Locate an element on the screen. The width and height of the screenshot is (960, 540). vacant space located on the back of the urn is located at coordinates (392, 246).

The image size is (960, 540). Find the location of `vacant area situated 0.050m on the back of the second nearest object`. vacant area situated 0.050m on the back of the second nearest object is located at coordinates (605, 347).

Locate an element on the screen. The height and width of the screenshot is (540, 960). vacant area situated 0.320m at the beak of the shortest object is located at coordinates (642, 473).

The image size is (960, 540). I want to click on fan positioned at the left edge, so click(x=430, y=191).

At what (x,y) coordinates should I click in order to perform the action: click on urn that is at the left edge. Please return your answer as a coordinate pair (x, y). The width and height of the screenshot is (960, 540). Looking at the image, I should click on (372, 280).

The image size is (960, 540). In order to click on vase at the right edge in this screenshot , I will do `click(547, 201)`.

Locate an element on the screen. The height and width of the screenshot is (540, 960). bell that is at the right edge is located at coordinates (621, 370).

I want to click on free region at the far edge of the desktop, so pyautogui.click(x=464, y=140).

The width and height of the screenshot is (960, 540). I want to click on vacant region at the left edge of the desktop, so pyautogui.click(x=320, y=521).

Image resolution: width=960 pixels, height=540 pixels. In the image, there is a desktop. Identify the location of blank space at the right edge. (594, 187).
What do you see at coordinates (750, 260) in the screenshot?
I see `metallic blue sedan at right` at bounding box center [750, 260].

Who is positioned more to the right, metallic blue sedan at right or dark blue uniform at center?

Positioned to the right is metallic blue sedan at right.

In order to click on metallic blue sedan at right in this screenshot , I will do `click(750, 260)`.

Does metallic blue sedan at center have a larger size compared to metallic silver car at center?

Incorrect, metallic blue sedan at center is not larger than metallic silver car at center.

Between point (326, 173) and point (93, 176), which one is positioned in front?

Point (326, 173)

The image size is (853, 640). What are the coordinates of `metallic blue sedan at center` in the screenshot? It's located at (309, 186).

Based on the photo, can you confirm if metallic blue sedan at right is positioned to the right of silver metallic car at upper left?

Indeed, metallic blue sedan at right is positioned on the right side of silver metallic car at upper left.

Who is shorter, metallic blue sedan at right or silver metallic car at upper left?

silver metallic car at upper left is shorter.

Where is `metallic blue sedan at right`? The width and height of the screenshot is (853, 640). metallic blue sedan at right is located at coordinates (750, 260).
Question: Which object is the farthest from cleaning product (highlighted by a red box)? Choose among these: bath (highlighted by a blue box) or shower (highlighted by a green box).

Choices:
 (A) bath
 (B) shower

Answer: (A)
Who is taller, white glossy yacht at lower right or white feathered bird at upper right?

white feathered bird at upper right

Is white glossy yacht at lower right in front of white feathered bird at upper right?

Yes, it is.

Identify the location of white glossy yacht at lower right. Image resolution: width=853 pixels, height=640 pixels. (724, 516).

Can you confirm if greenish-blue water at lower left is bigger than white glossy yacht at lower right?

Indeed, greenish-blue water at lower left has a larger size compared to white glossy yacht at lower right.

ABOUT THIS TASK >> Turn the lines above into a Markdown table with the columns No. and Line. Give each nonblank line its own row, numbered in order, and leave out the blank lines.

TASK RESPONSE >>
| No. | Line |
|---|---|
| 1 | Locate an element on the screen. The width and height of the screenshot is (960, 540). vacant space located on the back of the urn is located at coordinates (392, 246). |
| 2 | The image size is (960, 540). Find the location of `vacant area situated 0.050m on the back of the second nearest object`. vacant area situated 0.050m on the back of the second nearest object is located at coordinates (605, 347). |
| 3 | Locate an element on the screen. The height and width of the screenshot is (540, 960). vacant area situated 0.320m at the beak of the shortest object is located at coordinates (642, 473). |
| 4 | The image size is (960, 540). I want to click on fan positioned at the left edge, so click(x=430, y=191). |
| 5 | At what (x,y) coordinates should I click in order to perform the action: click on urn that is at the left edge. Please return your answer as a coordinate pair (x, y). The width and height of the screenshot is (960, 540). Looking at the image, I should click on (372, 280). |
| 6 | The image size is (960, 540). In order to click on vase at the right edge in this screenshot , I will do `click(547, 201)`. |
| 7 | Locate an element on the screen. The height and width of the screenshot is (540, 960). bell that is at the right edge is located at coordinates (621, 370). |
| 8 | I want to click on free region at the far edge of the desktop, so pyautogui.click(x=464, y=140). |
| 9 | The width and height of the screenshot is (960, 540). I want to click on vacant region at the left edge of the desktop, so pyautogui.click(x=320, y=521). |
| 10 | Image resolution: width=960 pixels, height=540 pixels. In the image, there is a desktop. Identify the location of blank space at the right edge. (594, 187). |
| 11 | What do you see at coordinates (750, 260) in the screenshot? |
| 12 | I see `metallic blue sedan at right` at bounding box center [750, 260]. |
| 13 | Who is positioned more to the right, metallic blue sedan at right or dark blue uniform at center? |
| 14 | Positioned to the right is metallic blue sedan at right. |
| 15 | In order to click on metallic blue sedan at right in this screenshot , I will do `click(750, 260)`. |
| 16 | Does metallic blue sedan at center have a larger size compared to metallic silver car at center? |
| 17 | Incorrect, metallic blue sedan at center is not larger than metallic silver car at center. |
| 18 | Between point (326, 173) and point (93, 176), which one is positioned in front? |
| 19 | Point (326, 173) |
| 20 | The image size is (853, 640). What are the coordinates of `metallic blue sedan at center` in the screenshot? It's located at (309, 186). |
| 21 | Based on the photo, can you confirm if metallic blue sedan at right is positioned to the right of silver metallic car at upper left? |
| 22 | Indeed, metallic blue sedan at right is positioned on the right side of silver metallic car at upper left. |
| 23 | Who is shorter, metallic blue sedan at right or silver metallic car at upper left? |
| 24 | silver metallic car at upper left is shorter. |
| 25 | Where is `metallic blue sedan at right`? The width and height of the screenshot is (853, 640). metallic blue sedan at right is located at coordinates (750, 260). |
| 26 | Question: Which object is the farthest from cleaning product (highlighted by a red box)? Choose among these: bath (highlighted by a blue box) or shower (highlighted by a green box). |
| 27 | Choices: |
| 28 |  (A) bath |
| 29 |  (B) shower |
| 30 | Answer: (A) |
| 31 | Who is taller, white glossy yacht at lower right or white feathered bird at upper right? |
| 32 | white feathered bird at upper right |
| 33 | Is white glossy yacht at lower right in front of white feathered bird at upper right? |
| 34 | Yes, it is. |
| 35 | Identify the location of white glossy yacht at lower right. Image resolution: width=853 pixels, height=640 pixels. (724, 516). |
| 36 | Can you confirm if greenish-blue water at lower left is bigger than white glossy yacht at lower right? |
| 37 | Indeed, greenish-blue water at lower left has a larger size compared to white glossy yacht at lower right. |